YOUR GOAL »
Below are records; state how many of their lines hold the word "item", and give only the figure.
═══
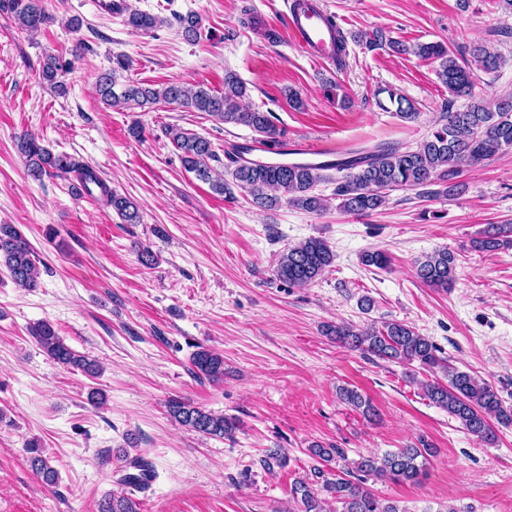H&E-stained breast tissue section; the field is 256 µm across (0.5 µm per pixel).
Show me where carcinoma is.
Listing matches in <instances>:
<instances>
[{
    "label": "carcinoma",
    "mask_w": 512,
    "mask_h": 512,
    "mask_svg": "<svg viewBox=\"0 0 512 512\" xmlns=\"http://www.w3.org/2000/svg\"><path fill=\"white\" fill-rule=\"evenodd\" d=\"M0 18L29 33L53 21L45 7V0H0ZM182 36L195 41L200 36L202 19L189 12L178 16ZM126 26L133 30L151 31L163 23L149 13L131 9L124 18ZM369 50L388 47L397 54L412 52L423 59L439 62L438 78L456 98H465L462 108L446 109L434 125V129L421 144L411 147L400 142L377 143L370 148L350 150L339 158L327 162L271 163L248 157L253 148L230 143L224 149L232 182L213 178L209 161L216 153L206 138L181 128L170 127L166 133L179 152L184 169L212 188L235 199L237 187L251 196L258 207L271 211L282 203L297 209L320 213L328 209L329 200L316 193L317 187L328 180L325 172L334 170L341 174L336 179L337 208L353 215H368L381 208L387 201V192L395 189L434 187L432 193L446 197L458 193L457 182L462 168L475 166L496 155L512 151V94L504 93L490 101L472 96L473 77L465 63L440 43L418 44L414 48L388 38L384 31L372 32L365 41ZM471 55L480 59L486 70L497 69L501 54L476 44ZM130 67L124 54L112 56V71L98 75L95 91L102 104L108 108L145 110L158 104L188 112H205L226 125L245 126L259 135L263 145L282 149L281 130L269 111L246 107L242 101L248 97L247 85L236 74L224 76V91L215 93L201 86L183 82H169L160 87L149 84L118 82L117 72ZM72 62L48 54L40 69L41 80L59 95L68 92L66 75ZM387 94L396 112L405 120H414L413 103L390 88L378 90ZM17 151L22 157L28 175L36 180L43 176L64 177L74 181L73 189L98 197L125 224L140 223L137 204L120 195L104 182L97 171L84 162L67 154H55L42 140L32 133H25L17 141ZM512 245V226H491L473 240V246L482 251H497ZM335 253L321 238L310 237L285 247L276 259V279L292 286L309 285L321 278L332 266ZM8 271L13 282L30 291L39 285L40 272L35 252L30 242L13 224H0V268ZM416 278L425 285L446 290L456 279V258L444 247L417 260L414 265ZM29 334L37 345L56 363L71 369H79L89 375L98 372L94 361L80 354L65 343L52 323L43 320L29 327ZM325 335L343 347L379 359L399 360L418 365L443 378L423 384L425 396L431 403L456 418L467 433L481 442L492 445L497 434L492 423L503 427L512 426V404L506 403L498 392L479 376L462 371L440 356V349L414 328L395 320L386 321L380 327L358 328L352 324L329 325ZM191 374L199 380L219 382L224 380V355L210 348L198 347L192 353ZM341 400L362 412L366 417L374 414L370 401L357 391L342 387ZM171 419L187 430L207 437L231 438L238 429V422L214 414L204 407L184 398H172L167 403ZM311 457L320 463L346 460L342 448H325L315 444L309 448ZM434 448L425 438L395 452L382 456H367L353 462L345 469V475L331 474L322 468L314 469L313 477L322 482V489L338 504L336 512H398L394 505L383 504L365 486L367 477L387 479L393 482L418 483L424 477L429 457ZM28 462L42 484H57L58 472L52 459L44 455L35 441L28 443ZM118 484L122 489L110 496L100 512H139L135 494L149 488L156 477L152 464L140 455L123 453ZM291 495L297 501L300 512H324V501L318 497L314 482L297 480Z\"/></svg>",
    "instance_id": "cac0c4a2"
}]
</instances>
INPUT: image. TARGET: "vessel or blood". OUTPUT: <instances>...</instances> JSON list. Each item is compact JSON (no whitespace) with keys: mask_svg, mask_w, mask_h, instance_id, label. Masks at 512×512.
Here are the masks:
<instances>
[{"mask_svg":"<svg viewBox=\"0 0 512 512\" xmlns=\"http://www.w3.org/2000/svg\"><path fill=\"white\" fill-rule=\"evenodd\" d=\"M280 36L313 59L331 64L336 61L334 18L319 0H309L305 8L291 12Z\"/></svg>","mask_w":512,"mask_h":512,"instance_id":"1","label":"vessel or blood"}]
</instances>
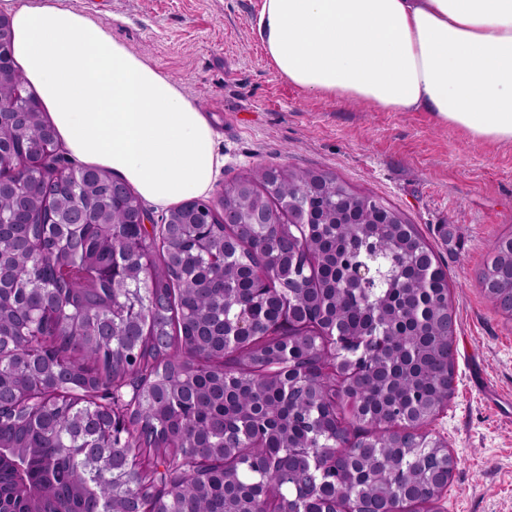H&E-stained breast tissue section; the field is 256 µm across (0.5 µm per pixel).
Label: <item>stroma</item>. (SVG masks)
I'll use <instances>...</instances> for the list:
<instances>
[{
  "label": "stroma",
  "mask_w": 512,
  "mask_h": 512,
  "mask_svg": "<svg viewBox=\"0 0 512 512\" xmlns=\"http://www.w3.org/2000/svg\"><path fill=\"white\" fill-rule=\"evenodd\" d=\"M143 55L207 112L225 184L256 166L313 168L382 198L448 271L454 393L426 430L458 466L435 512H512V319L477 275L512 234V145L473 140L426 112L316 97L278 78L257 34L262 0H64Z\"/></svg>",
  "instance_id": "obj_1"
}]
</instances>
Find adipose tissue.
Listing matches in <instances>:
<instances>
[{"mask_svg": "<svg viewBox=\"0 0 512 512\" xmlns=\"http://www.w3.org/2000/svg\"><path fill=\"white\" fill-rule=\"evenodd\" d=\"M13 57L70 156L167 207L210 192L208 115L93 18L58 0H0ZM257 32L303 92L427 112L512 145V0H263Z\"/></svg>", "mask_w": 512, "mask_h": 512, "instance_id": "obj_1", "label": "adipose tissue"}]
</instances>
═══
EXPECTED OUTPUT »
2